TASK - Copy each line of the records below that has "VEXT" in it.

··· MATERIAL FOR THIS TASK ···

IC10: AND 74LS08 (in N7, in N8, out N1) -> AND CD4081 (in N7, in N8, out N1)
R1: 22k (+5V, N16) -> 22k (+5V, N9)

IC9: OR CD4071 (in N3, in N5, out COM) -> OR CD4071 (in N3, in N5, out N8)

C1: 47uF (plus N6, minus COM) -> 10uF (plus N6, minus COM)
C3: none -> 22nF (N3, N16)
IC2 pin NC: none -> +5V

···
··· MATERIAL FOR THIS TASK ···

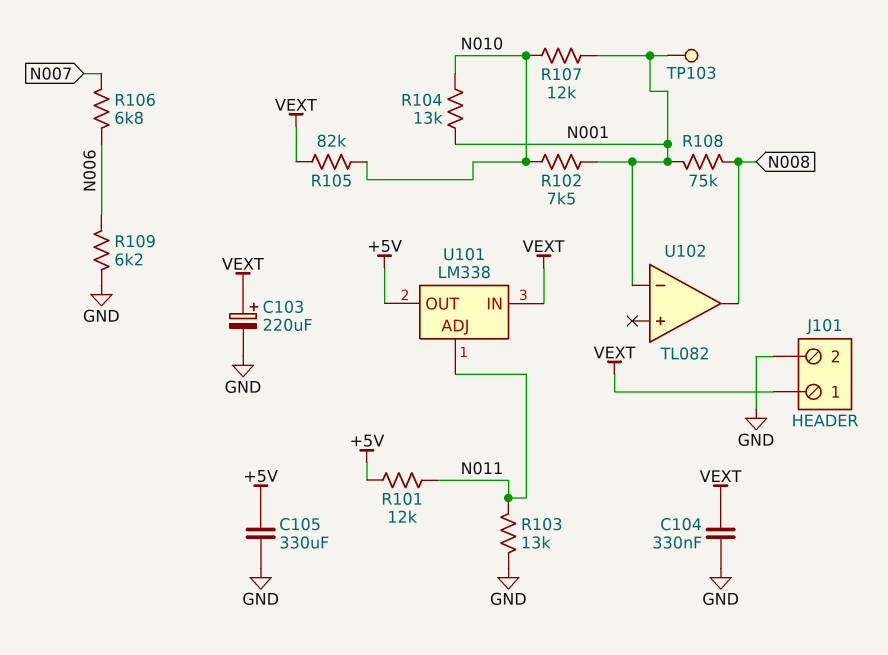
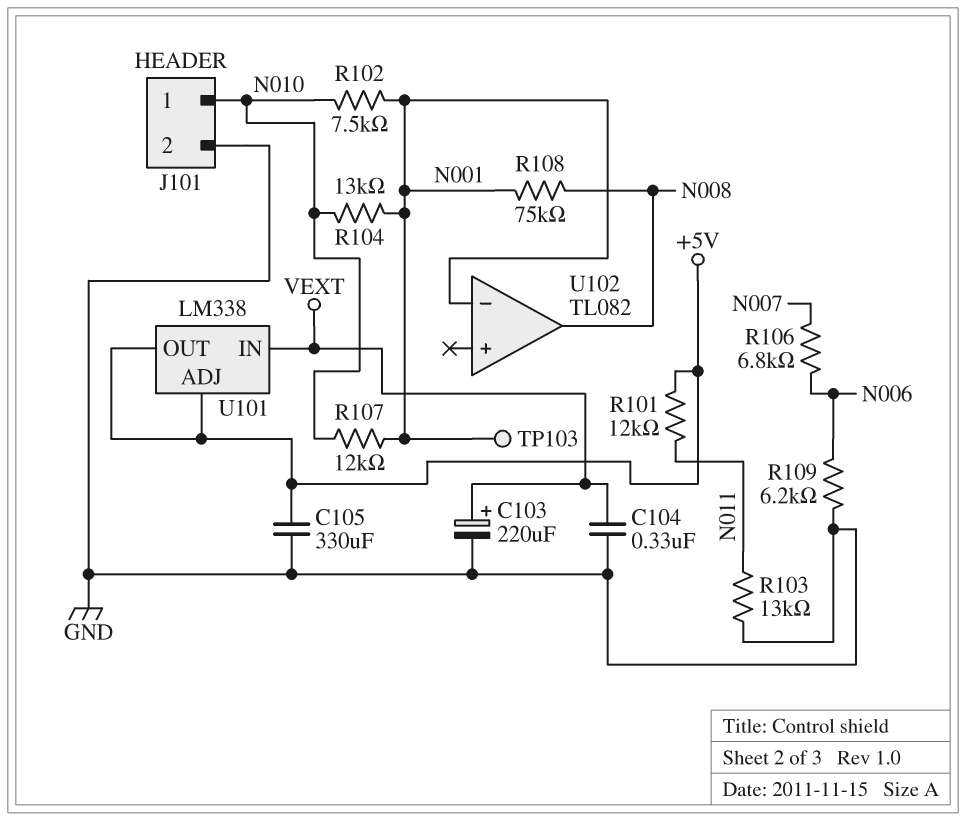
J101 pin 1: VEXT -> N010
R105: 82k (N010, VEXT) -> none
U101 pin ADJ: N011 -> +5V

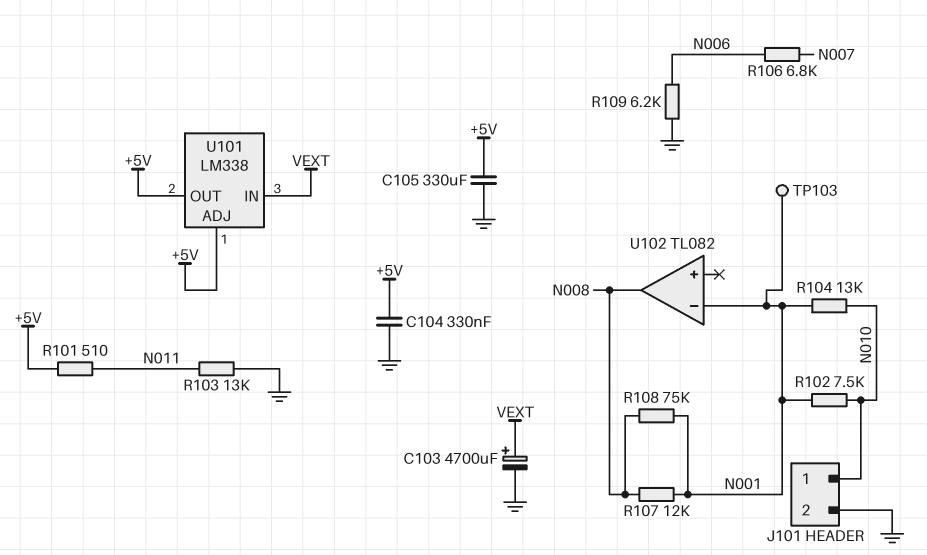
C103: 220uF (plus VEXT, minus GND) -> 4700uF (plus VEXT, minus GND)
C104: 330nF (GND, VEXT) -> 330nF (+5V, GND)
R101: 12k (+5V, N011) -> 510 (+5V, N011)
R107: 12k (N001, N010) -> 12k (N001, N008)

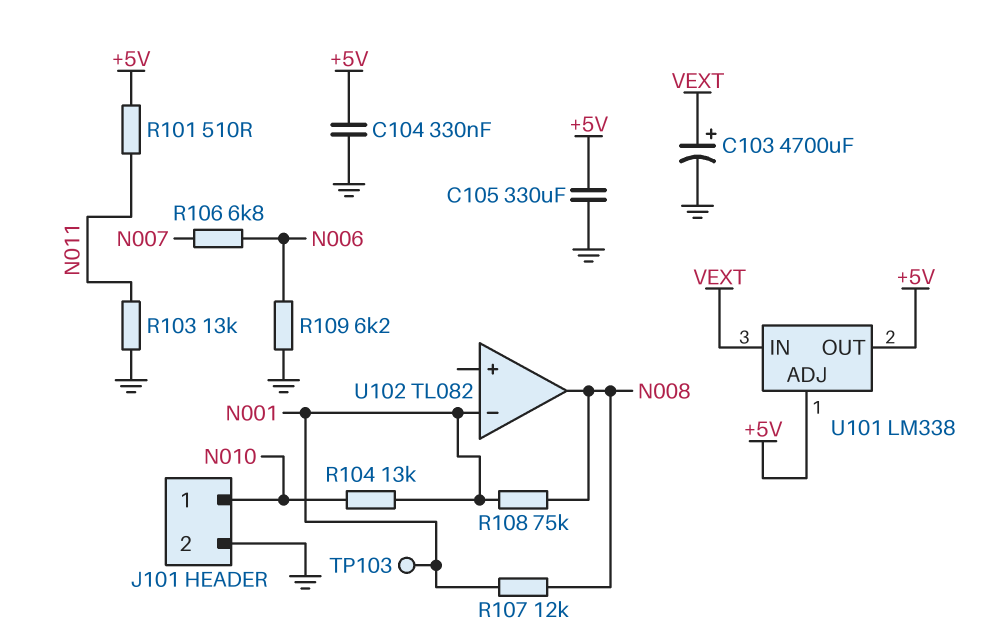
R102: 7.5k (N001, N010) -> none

···

YOUR SOLUTION -
J101 pin 1: VEXT -> N010
R105: 82k (N010, VEXT) -> none
C103: 220uF (plus VEXT, minus GND) -> 4700uF (plus VEXT, minus GND)
C104: 330nF (GND, VEXT) -> 330nF (+5V, GND)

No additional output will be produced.